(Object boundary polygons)

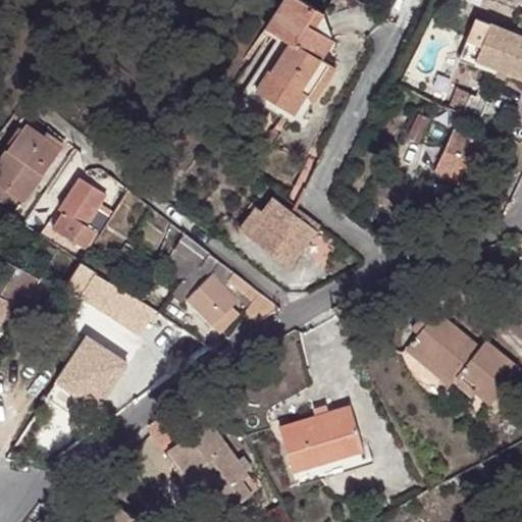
[(283,0),(268,25),(279,34),(290,41),(258,90),(288,109),(300,91),(309,96),(316,100),(335,68),(321,60),(332,40),(315,29),(324,13),(303,0),(283,0)]
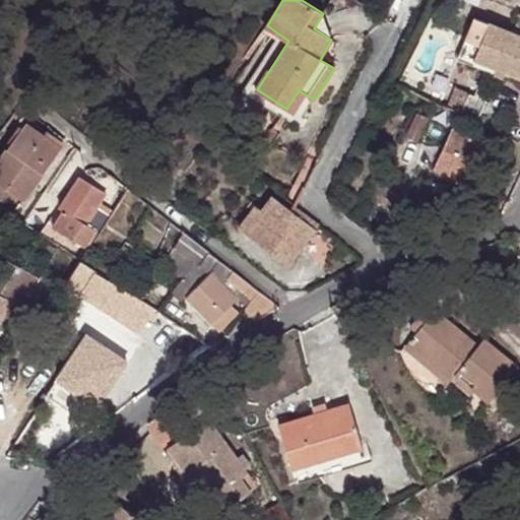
[(519,29),(476,12),(461,50),(519,73),(519,29)]
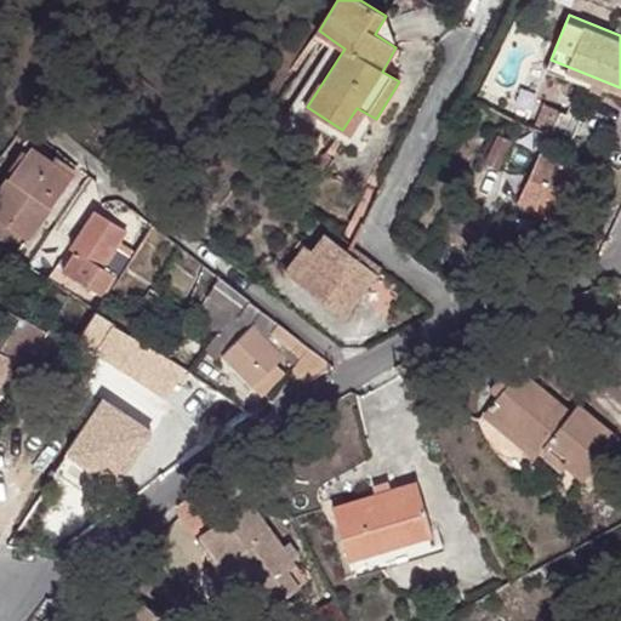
[(396,47),(386,16),(375,34),(396,47)]
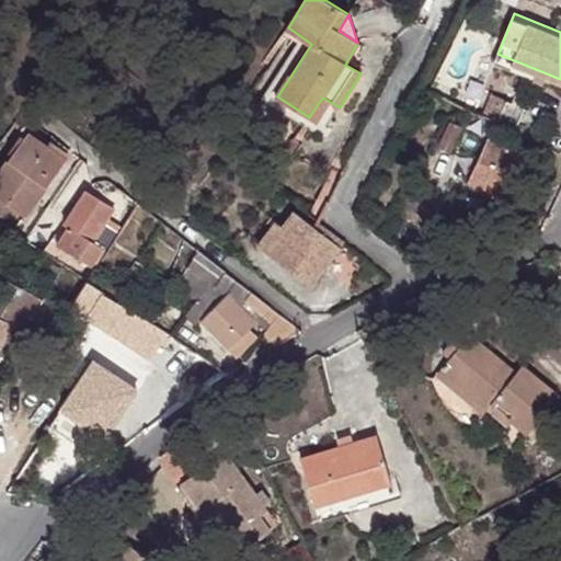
[(311,44),(300,36),(261,101),(302,127),(309,117),(277,96),(311,44)]
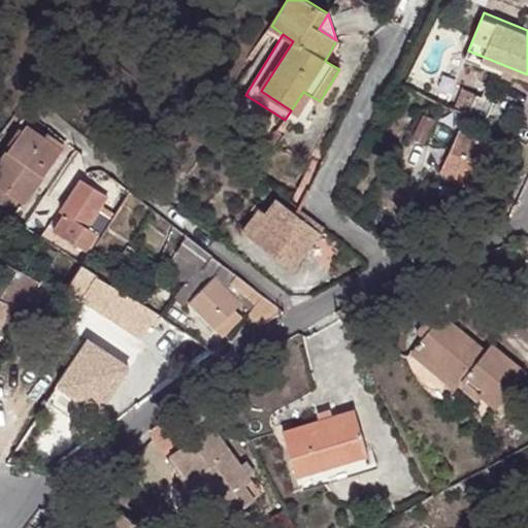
[(303,92),(291,110),(299,116),(312,97),(303,92)]
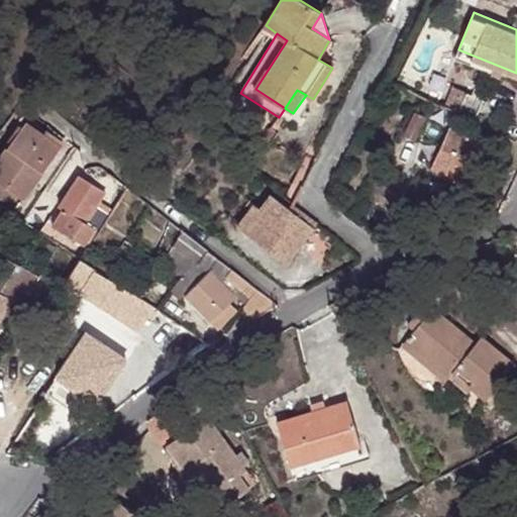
[(427,117),(416,112),(404,136),(415,141),(427,117)]
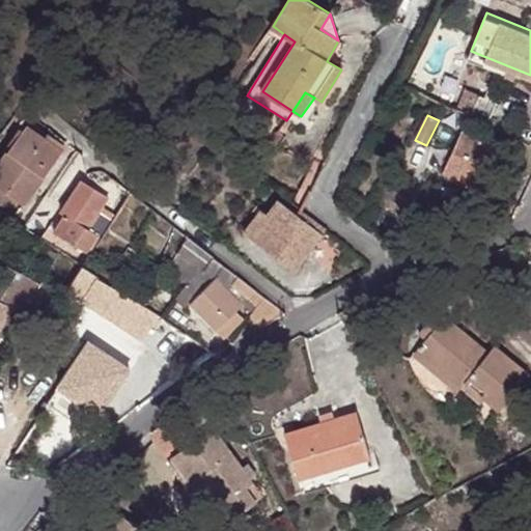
[(26,128),(24,132),(42,144),(45,140),(26,128)]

ASSIGNMENT ->
An exact copy of all the records, free of pictures, is the expected answer.

RESULT FOR THIS TASK ->
[(283,0),(268,25),(279,34),(290,41),(258,90),(288,109),(300,91),(309,96),(316,100),(335,68),(321,60),(332,40),(315,29),(324,13),(303,0),(283,0)]
[(519,29),(476,12),(461,50),(519,73),(519,29)]
[(396,47),(386,16),(375,34),(396,47)]
[(311,44),(300,36),(261,101),(302,127),(309,117),(277,96),(311,44)]
[(303,92),(291,110),(299,116),(312,97),(303,92)]
[(427,117),(416,112),(404,136),(415,141),(427,117)]
[(26,128),(24,132),(42,144),(45,140),(26,128)]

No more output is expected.